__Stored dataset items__
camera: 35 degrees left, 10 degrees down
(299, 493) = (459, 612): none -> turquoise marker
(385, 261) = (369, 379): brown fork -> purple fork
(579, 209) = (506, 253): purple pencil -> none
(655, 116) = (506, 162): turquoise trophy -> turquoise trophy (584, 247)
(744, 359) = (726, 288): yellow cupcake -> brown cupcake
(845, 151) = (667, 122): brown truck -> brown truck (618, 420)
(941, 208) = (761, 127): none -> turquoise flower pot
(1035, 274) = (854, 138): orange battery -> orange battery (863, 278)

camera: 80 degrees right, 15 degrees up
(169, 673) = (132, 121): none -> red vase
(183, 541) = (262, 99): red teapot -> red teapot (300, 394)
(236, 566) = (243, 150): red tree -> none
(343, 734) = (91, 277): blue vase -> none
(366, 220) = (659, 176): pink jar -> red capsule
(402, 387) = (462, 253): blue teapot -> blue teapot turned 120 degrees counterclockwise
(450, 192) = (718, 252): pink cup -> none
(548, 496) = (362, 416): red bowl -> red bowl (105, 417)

__PROBLEM DETAILS__
Start with the first line of the data and print every line exactly. The line containing "(343, 734) = (91, 277): blue vase -> none" is the last one to include.

__ANSWER AREA__
camera: 35 degrees left, 10 degrees down
(299, 493) = (459, 612): none -> turquoise marker
(385, 261) = (369, 379): brown fork -> purple fork
(579, 209) = (506, 253): purple pencil -> none
(655, 116) = (506, 162): turquoise trophy -> turquoise trophy (584, 247)
(744, 359) = (726, 288): yellow cupcake -> brown cupcake
(845, 151) = (667, 122): brown truck -> brown truck (618, 420)
(941, 208) = (761, 127): none -> turquoise flower pot
(1035, 274) = (854, 138): orange battery -> orange battery (863, 278)

camera: 80 degrees right, 15 degrees up
(169, 673) = (132, 121): none -> red vase
(183, 541) = (262, 99): red teapot -> red teapot (300, 394)
(236, 566) = (243, 150): red tree -> none
(343, 734) = (91, 277): blue vase -> none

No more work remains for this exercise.